### Exercise objective
Return each line in the rows below that contains the string "tuplet", copied in full.

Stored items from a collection
================================
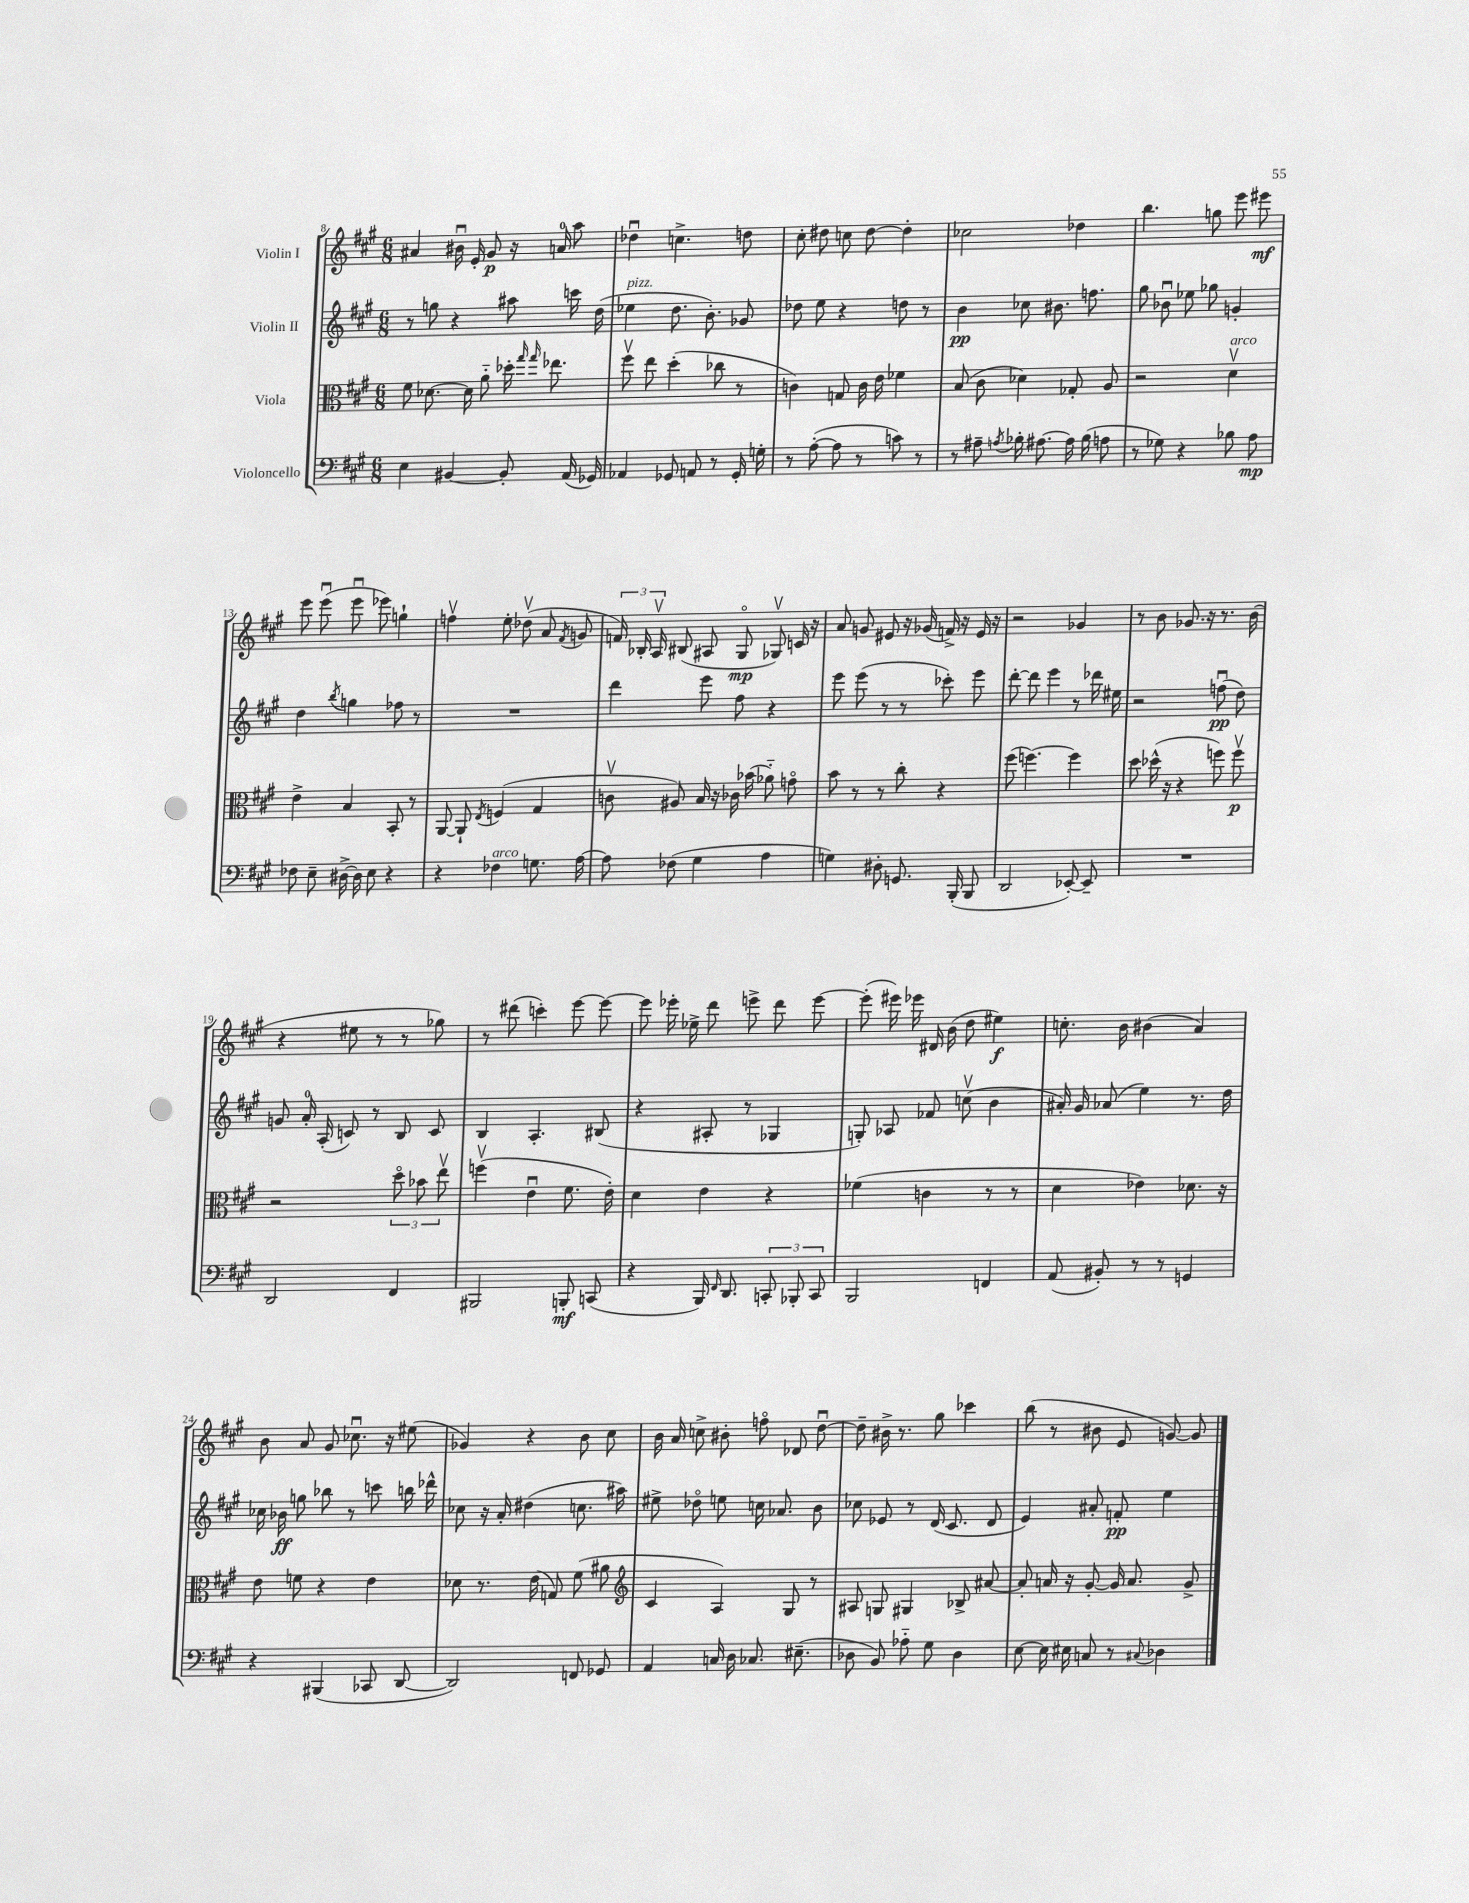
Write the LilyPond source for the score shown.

<<
\new StaffGroup <<
\new Staff = "s0" \with { instrumentName = "Violin I" } {
    \clef treble \key a \major \numericTimeSignature \time 6/8
    \autoBeamOff ais'4 bis'16\downbow e'16-. gis'8\p r16 a'16-0 a''8 |
    des''4\downbow c''4.-> d''8 |
    cis''8-. dis''8 c''8 dis''8~ dis''4-. |
    ces''2 des''4 |
    b''4. g''8 e'''8 eis'''8\mf |
    e'''8 e'''8\downbow( e'''8\downbow ees'''8) g''4-! |
    f''4\upbow e''8-. des''8\upbow( a'8 \acciaccatura { fis'8 } g'8 |
    \tuplet 3/2 { f'16) bes16-. a16\upbow } bis8( ais8 gis8\flageolet\mp ges8\upbow) c'16 r16 |
    a'8 g'8 eis'8 r16 ges'16( f'16->) r16 eis'16 r16 |
    r2 ges'4 |
    r8 b'8 ges'8. r16 r8. b'16( |
    r4 eis''8 r8 r8 ges''8) |
    r8 dis'''8( c'''4-.) e'''8~ e'''8~ |
    e'''8 ees'''16-. ees''16-> d'''8 e'''8-> d'''8 e'''8~ |
    e'''8-.( eis'''16) ees'''16 dis'16 b'16( d''8 eis''4\f) |
    c''8.-. b'16 bis'4( a'4) |
    b'8 a'8 gis'8 ces''8.\downbow r16 eis''8( |
    ges'4) r4 b'8 cis''8 |
    b'16 a'16 c''8-> bis'8-. f''8\flageolet des'8 d''8~\downbow |
    d''8-- bis'16-> r8. gis''8 ces'''4 |
    b''8( r8 bis'8 e'8 g'8~) g'8 \bar "|." |
}
\new Staff = "s1" \with { instrumentName = "Violin II" } {
    \clef treble \key a \major \numericTimeSignature \time 6/8
    \autoBeamOff r8 g''8 r4 ais''8 c'''16 d''16( |
    ees''4^\markup { \italic "pizz." } d''8. b'8.-.) ges'8 |
    des''8 e''8 r4 d''8 r8 |
    b'4\pp ces''8 bis'8. f''8. |
    gis''8 bes'8\downbow ees''8 ges''8 g'4-. |
    d''4 \acciaccatura { b''8 } g''4 fes''8 r8 |
    R2. |
    d'''4 e'''8 fis''8 r4 |
    e'''8 e'''8( r8 r8 ces'''8-.) e'''8 |
    d'''8~-. d'''8 e'''4 r8 des'''16 eis''16 |
    r2 f''8\downbow\pp( d''8) |
    g'8 a'16-0-. a16-.( c'8) r8 b8 c'8 |
    b4 a4.-. bis8( |
    r4 ais8-. r8 ges4 |
    g8-.) aes8 fes'8 c''8\upbow( b'4 |
    ais'16-.) gis'16 aes'8( e''4) r8. d''16 |
    ces''16 bes'16\ff g''8 bes''8 r8 c'''8 b''16 des'''16-^ |
    ces''8 r16 a'16-. dis''4( c''8. ais''16) |
    eis''8-> des''8\flageolet e''8 c''16 aes'8. b'8 |
    ces''8 ees'8 r8 d'16( cis'8. d'8 |
    e'4) ais'8-. f'8-.\pp e''4 \bar "|." |
}
\new Staff = "s2" \with { instrumentName = "Viola" } {
    \clef alto \key a \major \numericTimeSignature \time 6/8
    \autoBeamOff fis'8 des'8.~ des'16 a'8-_ des''16-. \grace { gis''16 gis''16 } ees''8. |
    fis''8\upbow e''8 d''4-.( ces''8 r8 |
    c'4) g8 c'16 e'16 fes'4 |
    b8( cis'8 des'4) ges8-. a8 |
    r2 d'4\upbow^\markup { \italic "arco" } |
    e'4-> b4 b,8-. r8 |
    a,8~ a,8-! \acciaccatura { e8 } f4( gis4 |
    c'8\upbow ais8) b16 r16 ces'16 bes'16( aes'8-_) g'8\flageolet |
    b'8 r8 r8 cis''8-. r4 |
    fis''8( f''4.~) f''4 |
    d''8 des''16-^( r16 r4 f''8) f''8\upbow\p |
    r2 \tuplet 3/2 { d''8\flageolet bes'8 e''8\upbow } |
    f''4\upbow( e'4\downbow fis'8. e'16-.) |
    d'4 e'4 r4 |
    fes'4( c'4 r8 r8 |
    d'4 ees'4) des'8. r16 |
    e'8 f'8 r4 e'4 |
    des'8 r8. e'16( g8) fis'8( ais'8 |
    \clef treble cis'4 a4) gis8 r8 |
    ais8 g8 gis4 bes8-> ais'8~ |
    ais'8-. a'16 r16 gis'8~-. gis'16 a'8. gis'8-> \bar "|." |
}
\new Staff = "s3" \with { instrumentName = "Violoncello" } {
    \clef bass \key a \major \numericTimeSignature \time 6/8
    \autoBeamOff e4 bis,4~ bis,8-. a,16( ges,16) |
    aes,4 ges,8 a,8 r8 ges,16-. g16-. |
    r8 a8~-.( a8 r8 c'8) r8 |
    r8 ais8-- \acciaccatura { a8 } bes16-. ais8.~ ais16 bes16( a8 |
    r8 ges8) r4 bes8 a8\mp |
    fes8 e8-- dis16~-> dis16 e8 r4 |
    r4 fes4^\markup { \italic "arco" } g8. a16~ |
    a8 fes8( gis4 a4 |
    g4) dis8-. g,8. b,,16-.( b,,8 |
    d,2 ees,8~-.) ees,8-- |
    R2. |
    d,2 fis,4 |
    bis,,2 b,,8-.\mf c,8( |
    r4 b,,16) \grace { fis,16 } d,8. \tuplet 3/2 { c,8-. bes,,8-. c,8 } |
    b,,2 f,4 |
    a,8( bis,8-.) r8 r8 g,4 |
    r4 bis,,4( ces,8 d,8~ |
    d,2) f,8 ges,8 |
    a,4 c16 d16 ces8. eis8.--( |
    des8 b,8) aes8-_ gis8 des4 |
    e8~ e16 eis16 c8 r8 \appoggiatura { cis8 } des4 \bar "|." |
}
>>
>>
\layout { \context { \Score currentBarNumber = #8 } }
================================
### Task output
    \tuplet 3/2 { f'16) bes16-. a16\upbow } bis8( ais8 gis8\flageolet\mp ges8\upbow) c'16 r16 |
    r2 \tuplet 3/2 { d''8\flageolet bes'8 e''8\upbow } |
    r4 b,,16) \grace { fis,16 } d,8. \tuplet 3/2 { c,8-. bes,,8-. c,8 } |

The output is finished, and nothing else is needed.